BEGIN DATASET RECORDS
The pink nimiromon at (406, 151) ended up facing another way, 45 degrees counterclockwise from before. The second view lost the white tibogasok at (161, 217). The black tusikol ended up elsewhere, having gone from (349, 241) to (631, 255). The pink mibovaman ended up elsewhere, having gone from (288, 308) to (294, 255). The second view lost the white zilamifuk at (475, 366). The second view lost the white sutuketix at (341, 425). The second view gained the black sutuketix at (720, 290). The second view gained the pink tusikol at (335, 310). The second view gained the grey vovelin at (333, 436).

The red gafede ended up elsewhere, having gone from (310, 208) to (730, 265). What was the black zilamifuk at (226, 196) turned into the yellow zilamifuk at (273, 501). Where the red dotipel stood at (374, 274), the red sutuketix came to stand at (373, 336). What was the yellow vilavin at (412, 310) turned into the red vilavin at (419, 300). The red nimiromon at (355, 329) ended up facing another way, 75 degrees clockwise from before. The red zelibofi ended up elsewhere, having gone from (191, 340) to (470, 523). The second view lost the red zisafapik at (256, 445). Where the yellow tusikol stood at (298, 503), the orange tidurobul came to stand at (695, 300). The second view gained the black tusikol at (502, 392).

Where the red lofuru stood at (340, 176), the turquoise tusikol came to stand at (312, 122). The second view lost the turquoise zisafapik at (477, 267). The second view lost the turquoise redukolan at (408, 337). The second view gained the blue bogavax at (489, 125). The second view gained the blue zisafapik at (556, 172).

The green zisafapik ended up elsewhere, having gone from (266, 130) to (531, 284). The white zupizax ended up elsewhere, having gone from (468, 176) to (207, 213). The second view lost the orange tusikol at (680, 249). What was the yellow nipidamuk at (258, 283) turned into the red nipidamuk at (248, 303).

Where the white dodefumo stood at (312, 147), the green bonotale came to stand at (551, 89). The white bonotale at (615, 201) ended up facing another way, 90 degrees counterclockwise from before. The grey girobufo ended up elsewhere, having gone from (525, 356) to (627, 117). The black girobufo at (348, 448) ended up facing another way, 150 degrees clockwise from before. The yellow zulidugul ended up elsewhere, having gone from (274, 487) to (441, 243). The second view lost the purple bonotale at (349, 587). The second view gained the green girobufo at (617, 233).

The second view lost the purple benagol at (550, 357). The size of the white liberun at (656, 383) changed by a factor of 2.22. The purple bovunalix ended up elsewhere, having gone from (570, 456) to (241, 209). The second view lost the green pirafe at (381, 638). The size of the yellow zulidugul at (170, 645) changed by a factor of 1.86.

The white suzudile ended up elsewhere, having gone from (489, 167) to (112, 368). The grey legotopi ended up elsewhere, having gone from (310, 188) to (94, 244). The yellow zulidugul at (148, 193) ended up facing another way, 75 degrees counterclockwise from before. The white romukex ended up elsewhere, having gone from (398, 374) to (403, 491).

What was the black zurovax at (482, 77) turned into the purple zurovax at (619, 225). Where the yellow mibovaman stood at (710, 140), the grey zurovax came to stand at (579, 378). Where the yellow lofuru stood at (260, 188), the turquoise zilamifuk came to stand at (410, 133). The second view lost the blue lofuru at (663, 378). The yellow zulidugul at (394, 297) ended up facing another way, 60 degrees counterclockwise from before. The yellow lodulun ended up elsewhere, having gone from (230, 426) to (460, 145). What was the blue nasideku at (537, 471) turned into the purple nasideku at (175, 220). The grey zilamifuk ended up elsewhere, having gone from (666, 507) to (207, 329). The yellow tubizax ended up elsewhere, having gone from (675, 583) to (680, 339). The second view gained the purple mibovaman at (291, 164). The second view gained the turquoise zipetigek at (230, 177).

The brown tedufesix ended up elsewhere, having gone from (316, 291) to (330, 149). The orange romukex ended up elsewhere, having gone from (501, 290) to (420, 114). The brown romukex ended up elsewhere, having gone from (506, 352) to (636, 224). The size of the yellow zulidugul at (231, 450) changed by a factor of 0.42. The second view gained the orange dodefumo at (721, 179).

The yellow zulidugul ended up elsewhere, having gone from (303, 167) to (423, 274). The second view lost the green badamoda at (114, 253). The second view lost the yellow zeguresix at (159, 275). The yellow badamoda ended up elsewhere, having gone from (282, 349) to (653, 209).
END DATASET RECORDS
| DESCRIPTION OF THE TASK |
The listing must be repeated in full, with nothing altered.

| THE ANSWER |
The pink nimiromon at (406, 151) ended up facing another way, 45 degrees counterclockwise from before. The second view lost the white tibogasok at (161, 217). The black tusikol ended up elsewhere, having gone from (349, 241) to (631, 255). The pink mibovaman ended up elsewhere, having gone from (288, 308) to (294, 255). The second view lost the white zilamifuk at (475, 366). The second view lost the white sutuketix at (341, 425). The second view gained the black sutuketix at (720, 290). The second view gained the pink tusikol at (335, 310). The second view gained the grey vovelin at (333, 436).

The red gafede ended up elsewhere, having gone from (310, 208) to (730, 265). What was the black zilamifuk at (226, 196) turned into the yellow zilamifuk at (273, 501). Where the red dotipel stood at (374, 274), the red sutuketix came to stand at (373, 336). What was the yellow vilavin at (412, 310) turned into the red vilavin at (419, 300). The red nimiromon at (355, 329) ended up facing another way, 75 degrees clockwise from before. The red zelibofi ended up elsewhere, having gone from (191, 340) to (470, 523). The second view lost the red zisafapik at (256, 445). Where the yellow tusikol stood at (298, 503), the orange tidurobul came to stand at (695, 300). The second view gained the black tusikol at (502, 392).

Where the red lofuru stood at (340, 176), the turquoise tusikol came to stand at (312, 122). The second view lost the turquoise zisafapik at (477, 267). The second view lost the turquoise redukolan at (408, 337). The second view gained the blue bogavax at (489, 125). The second view gained the blue zisafapik at (556, 172).

The green zisafapik ended up elsewhere, having gone from (266, 130) to (531, 284). The white zupizax ended up elsewhere, having gone from (468, 176) to (207, 213). The second view lost the orange tusikol at (680, 249). What was the yellow nipidamuk at (258, 283) turned into the red nipidamuk at (248, 303).

Where the white dodefumo stood at (312, 147), the green bonotale came to stand at (551, 89). The white bonotale at (615, 201) ended up facing another way, 90 degrees counterclockwise from before. The grey girobufo ended up elsewhere, having gone from (525, 356) to (627, 117). The black girobufo at (348, 448) ended up facing another way, 150 degrees clockwise from before. The yellow zulidugul ended up elsewhere, having gone from (274, 487) to (441, 243). The second view lost the purple bonotale at (349, 587). The second view gained the green girobufo at (617, 233).

The second view lost the purple benagol at (550, 357). The size of the white liberun at (656, 383) changed by a factor of 2.22. The purple bovunalix ended up elsewhere, having gone from (570, 456) to (241, 209). The second view lost the green pirafe at (381, 638). The size of the yellow zulidugul at (170, 645) changed by a factor of 1.86.

The white suzudile ended up elsewhere, having gone from (489, 167) to (112, 368). The grey legotopi ended up elsewhere, having gone from (310, 188) to (94, 244). The yellow zulidugul at (148, 193) ended up facing another way, 75 degrees counterclockwise from before. The white romukex ended up elsewhere, having gone from (398, 374) to (403, 491).

What was the black zurovax at (482, 77) turned into the purple zurovax at (619, 225). Where the yellow mibovaman stood at (710, 140), the grey zurovax came to stand at (579, 378). Where the yellow lofuru stood at (260, 188), the turquoise zilamifuk came to stand at (410, 133). The second view lost the blue lofuru at (663, 378). The yellow zulidugul at (394, 297) ended up facing another way, 60 degrees counterclockwise from before. The yellow lodulun ended up elsewhere, having gone from (230, 426) to (460, 145). What was the blue nasideku at (537, 471) turned into the purple nasideku at (175, 220). The grey zilamifuk ended up elsewhere, having gone from (666, 507) to (207, 329). The yellow tubizax ended up elsewhere, having gone from (675, 583) to (680, 339). The second view gained the purple mibovaman at (291, 164). The second view gained the turquoise zipetigek at (230, 177).

The brown tedufesix ended up elsewhere, having gone from (316, 291) to (330, 149). The orange romukex ended up elsewhere, having gone from (501, 290) to (420, 114). The brown romukex ended up elsewhere, having gone from (506, 352) to (636, 224). The size of the yellow zulidugul at (231, 450) changed by a factor of 0.42. The second view gained the orange dodefumo at (721, 179).

The yellow zulidugul ended up elsewhere, having gone from (303, 167) to (423, 274). The second view lost the green badamoda at (114, 253). The second view lost the yellow zeguresix at (159, 275). The yellow badamoda ended up elsewhere, having gone from (282, 349) to (653, 209).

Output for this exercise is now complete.